What you need to do:
Pick out every line in the records below that contains the word "front" and copy each one. Letter case counts.

Saved entries

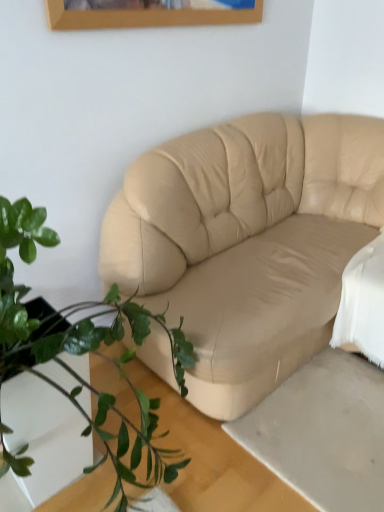
Question: From a real-world perspective, is green leafy plant at lower left physically located above or below beige leather couch at center?

Choices:
 (A) above
 (B) below

Answer: (A)

Question: Based on their sizes in the image, would you say green leafy plant at lower left is bigger or smaller than beige leather couch at center?

Choices:
 (A) small
 (B) big

Answer: (A)

Question: Considering their positions, is green leafy plant at lower left located in front of or behind beige leather couch at center?

Choices:
 (A) front
 (B) behind

Answer: (A)

Question: In terms of size, does beige leather couch at center appear bigger or smaller than green leafy plant at lower left?

Choices:
 (A) big
 (B) small

Answer: (A)

Question: Is beige leather couch at center situated inside green leafy plant at lower left or outside?

Choices:
 (A) inside
 (B) outside

Answer: (B)

Question: Considering their positions, is beige leather couch at center located in front of or behind green leafy plant at lower left?

Choices:
 (A) behind
 (B) front

Answer: (A)

Question: Does point (307, 285) appear closer or farther from the camera than point (6, 288)?

Choices:
 (A) farther
 (B) closer

Answer: (A)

Task result:
Question: Considering their positions, is green leafy plant at lower left located in front of or behind beige leather couch at center?
 (A) front
Question: Considering their positions, is beige leather couch at center located in front of or behind green leafy plant at lower left?
 (B) front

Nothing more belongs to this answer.